> Brief:
Would you write out the records below exactly as given?

── Excerpted records ──

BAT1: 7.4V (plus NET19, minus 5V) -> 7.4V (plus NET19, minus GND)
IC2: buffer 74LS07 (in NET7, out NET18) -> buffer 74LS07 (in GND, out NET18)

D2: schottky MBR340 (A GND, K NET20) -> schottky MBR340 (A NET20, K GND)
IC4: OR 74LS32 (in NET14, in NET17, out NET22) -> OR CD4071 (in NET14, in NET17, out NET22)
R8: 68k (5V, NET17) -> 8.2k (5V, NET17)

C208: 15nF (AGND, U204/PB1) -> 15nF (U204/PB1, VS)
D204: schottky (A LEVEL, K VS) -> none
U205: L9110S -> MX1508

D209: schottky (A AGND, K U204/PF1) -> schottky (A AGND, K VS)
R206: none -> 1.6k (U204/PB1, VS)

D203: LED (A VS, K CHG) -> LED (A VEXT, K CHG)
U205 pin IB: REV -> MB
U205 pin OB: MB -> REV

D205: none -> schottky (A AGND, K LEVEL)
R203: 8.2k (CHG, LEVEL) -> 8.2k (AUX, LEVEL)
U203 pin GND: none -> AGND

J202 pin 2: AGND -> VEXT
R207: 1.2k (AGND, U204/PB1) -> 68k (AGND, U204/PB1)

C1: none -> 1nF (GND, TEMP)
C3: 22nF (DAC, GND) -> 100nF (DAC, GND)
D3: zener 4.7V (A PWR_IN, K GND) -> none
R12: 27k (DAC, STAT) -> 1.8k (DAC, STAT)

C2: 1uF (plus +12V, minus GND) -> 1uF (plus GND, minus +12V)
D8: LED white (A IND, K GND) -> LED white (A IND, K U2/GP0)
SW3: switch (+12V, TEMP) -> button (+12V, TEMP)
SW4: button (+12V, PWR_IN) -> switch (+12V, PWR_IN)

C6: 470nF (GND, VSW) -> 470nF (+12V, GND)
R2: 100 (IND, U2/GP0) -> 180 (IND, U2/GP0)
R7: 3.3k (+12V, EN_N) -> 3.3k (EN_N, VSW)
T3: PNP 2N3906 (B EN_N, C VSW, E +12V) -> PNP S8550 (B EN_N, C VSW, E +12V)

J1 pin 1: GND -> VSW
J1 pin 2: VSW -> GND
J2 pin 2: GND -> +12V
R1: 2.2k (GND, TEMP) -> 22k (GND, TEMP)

───

> Written solution:
BAT1: 7.4V (plus NET19, minus 5V) -> 7.4V (plus NET19, minus GND)
IC2: buffer 74LS07 (in NET7, out NET18) -> buffer 74LS07 (in GND, out NET18)

D2: schottky MBR340 (A GND, K NET20) -> schottky MBR340 (A NET20, K GND)
IC4: OR 74LS32 (in NET14, in NET17, out NET22) -> OR CD4071 (in NET14, in NET17, out NET22)
R8: 68k (5V, NET17) -> 8.2k (5V, NET17)

C208: 15nF (AGND, U204/PB1) -> 15nF (U204/PB1, VS)
D204: schottky (A LEVEL, K VS) -> none
U205: L9110S -> MX1508

D209: schottky (A AGND, K U204/PF1) -> schottky (A AGND, K VS)
R206: none -> 1.6k (U204/PB1, VS)

D203: LED (A VS, K CHG) -> LED (A VEXT, K CHG)
U205 pin IB: REV -> MB
U205 pin OB: MB -> REV

D205: none -> schottky (A AGND, K LEVEL)
R203: 8.2k (CHG, LEVEL) -> 8.2k (AUX, LEVEL)
U203 pin GND: none -> AGND

J202 pin 2: AGND -> VEXT
R207: 1.2k (AGND, U204/PB1) -> 68k (AGND, U204/PB1)

C1: none -> 1nF (GND, TEMP)
C3: 22nF (DAC, GND) -> 100nF (DAC, GND)
D3: zener 4.7V (A PWR_IN, K GND) -> none
R12: 27k (DAC, STAT) -> 1.8k (DAC, STAT)

C2: 1uF (plus +12V, minus GND) -> 1uF (plus GND, minus +12V)
D8: LED white (A IND, K GND) -> LED white (A IND, K U2/GP0)
SW3: switch (+12V, TEMP) -> button (+12V, TEMP)
SW4: button (+12V, PWR_IN) -> switch (+12V, PWR_IN)

C6: 470nF (GND, VSW) -> 470nF (+12V, GND)
R2: 100 (IND, U2/GP0) -> 180 (IND, U2/GP0)
R7: 3.3k (+12V, EN_N) -> 3.3k (EN_N, VSW)
T3: PNP 2N3906 (B EN_N, C VSW, E +12V) -> PNP S8550 (B EN_N, C VSW, E +12V)

J1 pin 1: GND -> VSW
J1 pin 2: VSW -> GND
J2 pin 2: GND -> +12V
R1: 2.2k (GND, TEMP) -> 22k (GND, TEMP)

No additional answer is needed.